● **Listed entries**
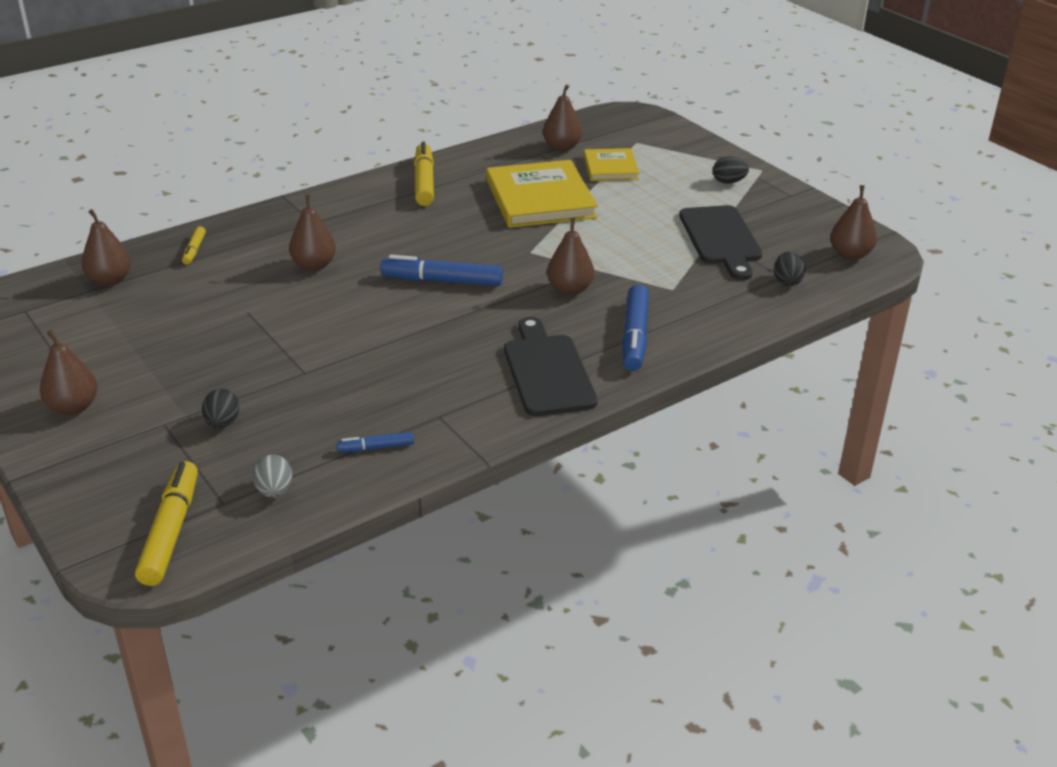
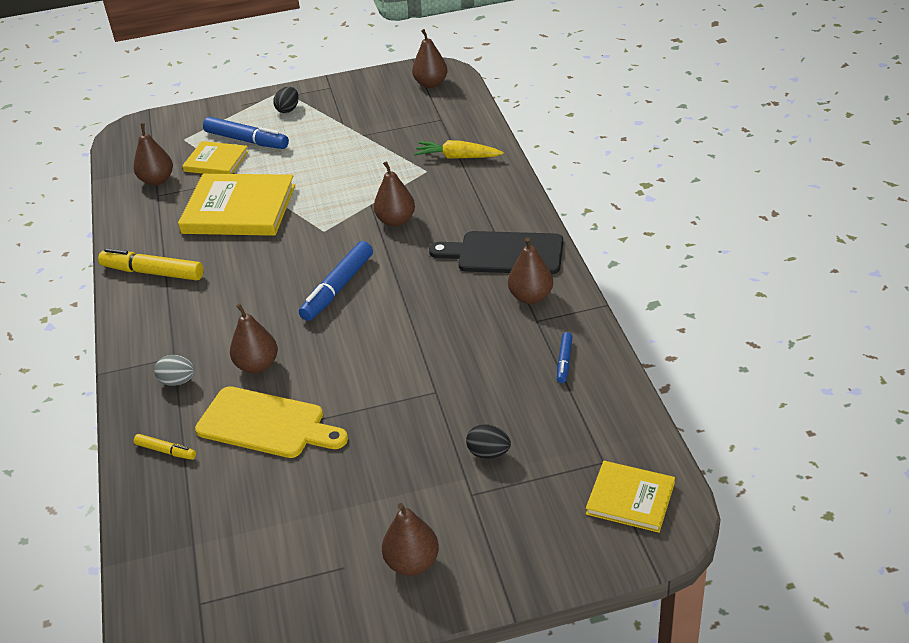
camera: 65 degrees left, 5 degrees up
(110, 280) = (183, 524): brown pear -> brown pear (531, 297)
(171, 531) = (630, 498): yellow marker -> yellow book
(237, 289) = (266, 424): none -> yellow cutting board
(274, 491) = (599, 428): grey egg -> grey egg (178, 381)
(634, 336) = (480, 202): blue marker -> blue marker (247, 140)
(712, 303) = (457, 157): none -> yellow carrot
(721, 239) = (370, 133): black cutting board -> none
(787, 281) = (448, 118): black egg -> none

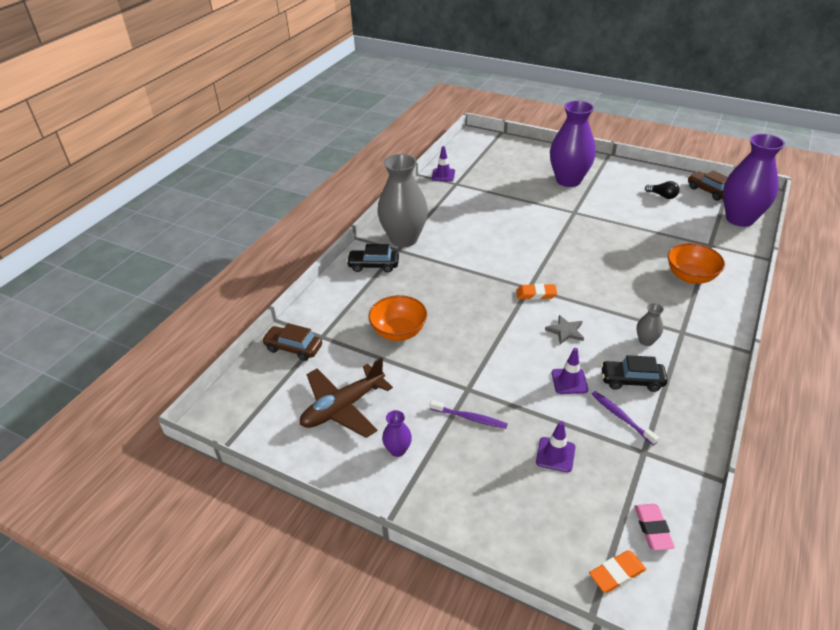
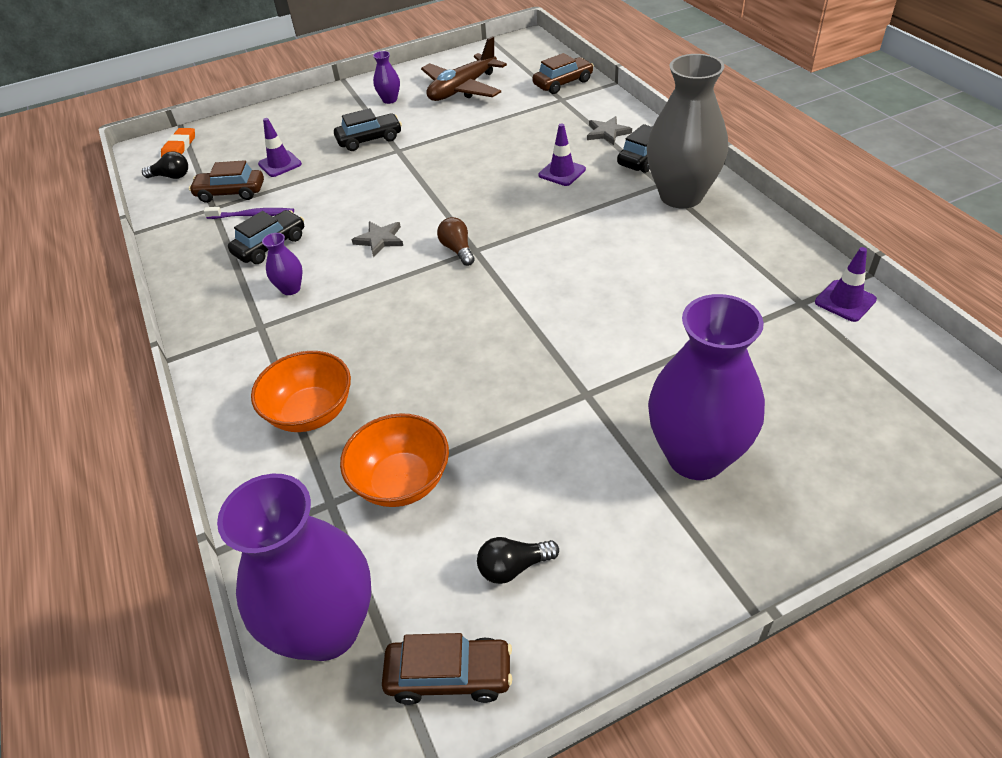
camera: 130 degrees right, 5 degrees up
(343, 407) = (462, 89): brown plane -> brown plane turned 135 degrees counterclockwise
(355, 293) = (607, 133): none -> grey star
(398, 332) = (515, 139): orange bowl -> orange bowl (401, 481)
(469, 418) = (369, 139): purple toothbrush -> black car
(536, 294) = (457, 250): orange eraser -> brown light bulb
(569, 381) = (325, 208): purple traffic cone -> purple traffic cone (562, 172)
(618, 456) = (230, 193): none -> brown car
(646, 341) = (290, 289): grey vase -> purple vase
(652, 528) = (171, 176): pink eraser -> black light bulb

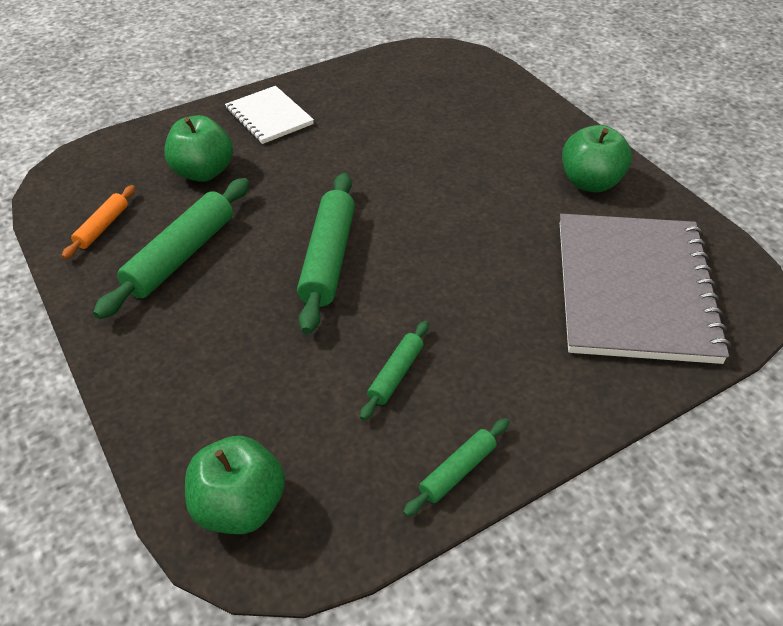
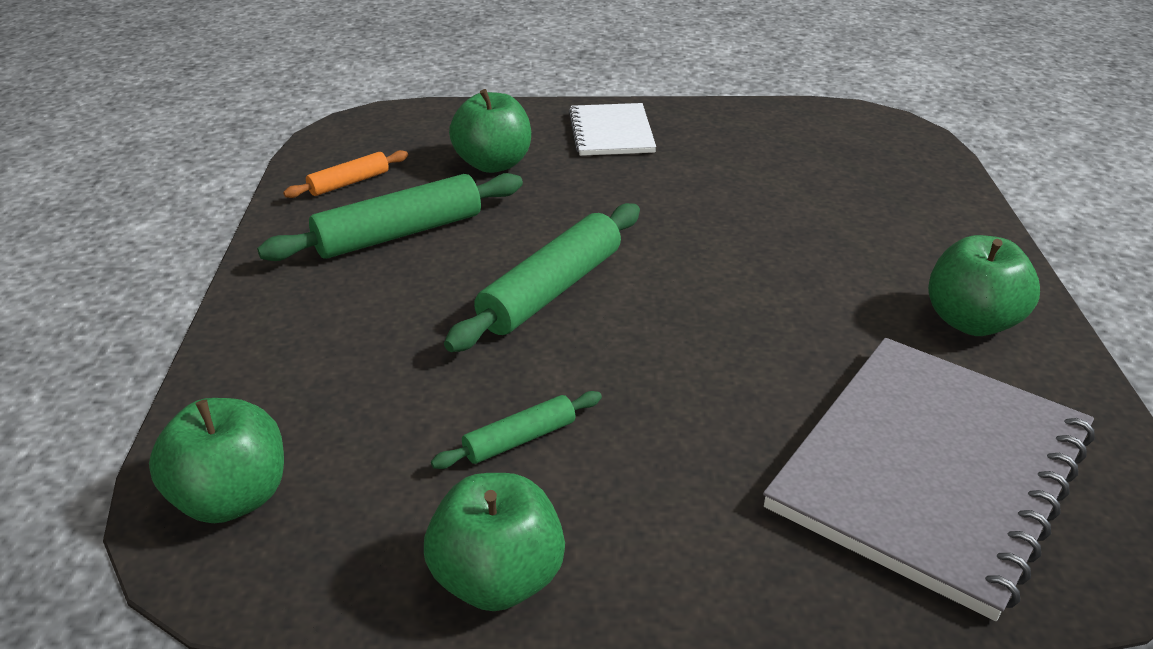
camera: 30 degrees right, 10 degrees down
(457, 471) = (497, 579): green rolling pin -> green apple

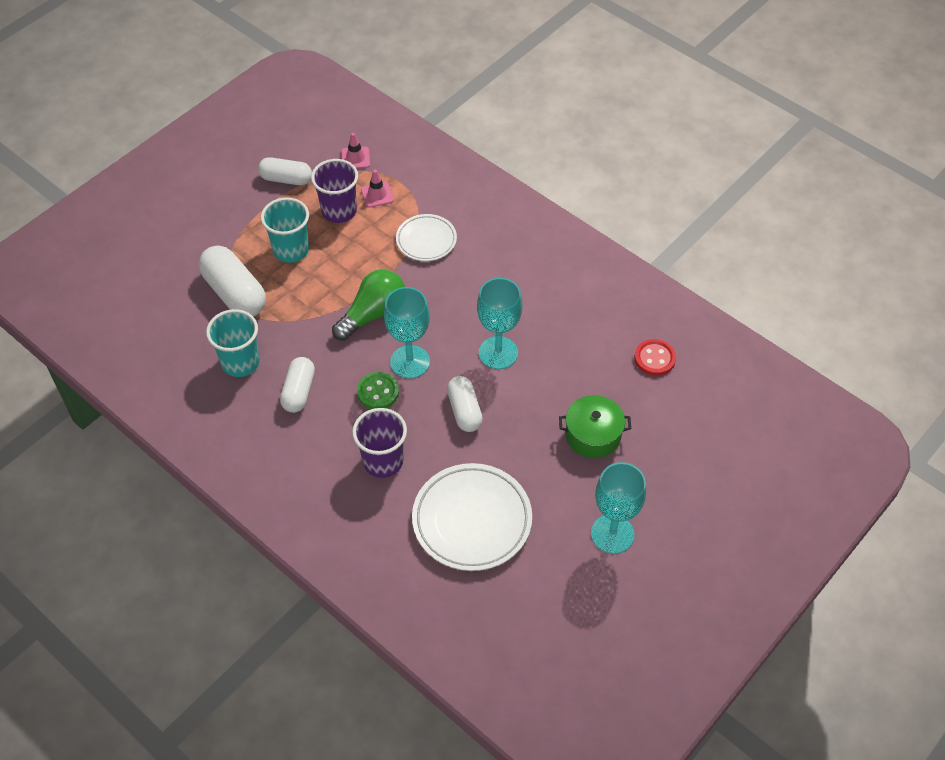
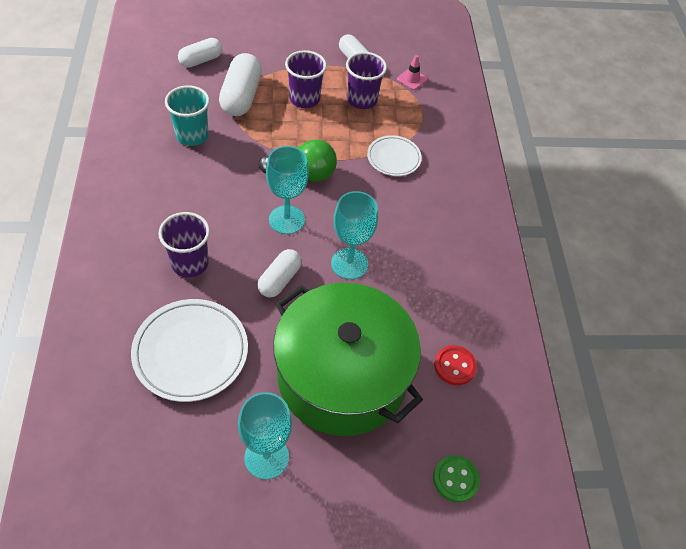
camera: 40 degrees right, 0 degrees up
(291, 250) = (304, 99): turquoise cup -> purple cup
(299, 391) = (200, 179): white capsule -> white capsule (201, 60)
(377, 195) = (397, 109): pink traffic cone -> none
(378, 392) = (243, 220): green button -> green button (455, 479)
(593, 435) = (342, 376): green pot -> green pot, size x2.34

● **Task to complete**
If a picture sits between the line containing "(634, 336) = (480, 202): blue" and the line containing "(646, 341) = (290, 289): grey", leave it out, and return the lines of that range above exactly, both ends included.

● **The answer**
(634, 336) = (480, 202): blue marker -> blue marker (247, 140)
(712, 303) = (457, 157): none -> yellow carrot
(721, 239) = (370, 133): black cutting board -> none
(787, 281) = (448, 118): black egg -> none

camera: 130 degrees right, 5 degrees up
(343, 407) = (462, 89): brown plane -> brown plane turned 135 degrees counterclockwise
(355, 293) = (607, 133): none -> grey star
(398, 332) = (515, 139): orange bowl -> orange bowl (401, 481)
(469, 418) = (369, 139): purple toothbrush -> black car
(536, 294) = (457, 250): orange eraser -> brown light bulb
(569, 381) = (325, 208): purple traffic cone -> purple traffic cone (562, 172)
(618, 456) = (230, 193): none -> brown car
(646, 341) = (290, 289): grey vase -> purple vase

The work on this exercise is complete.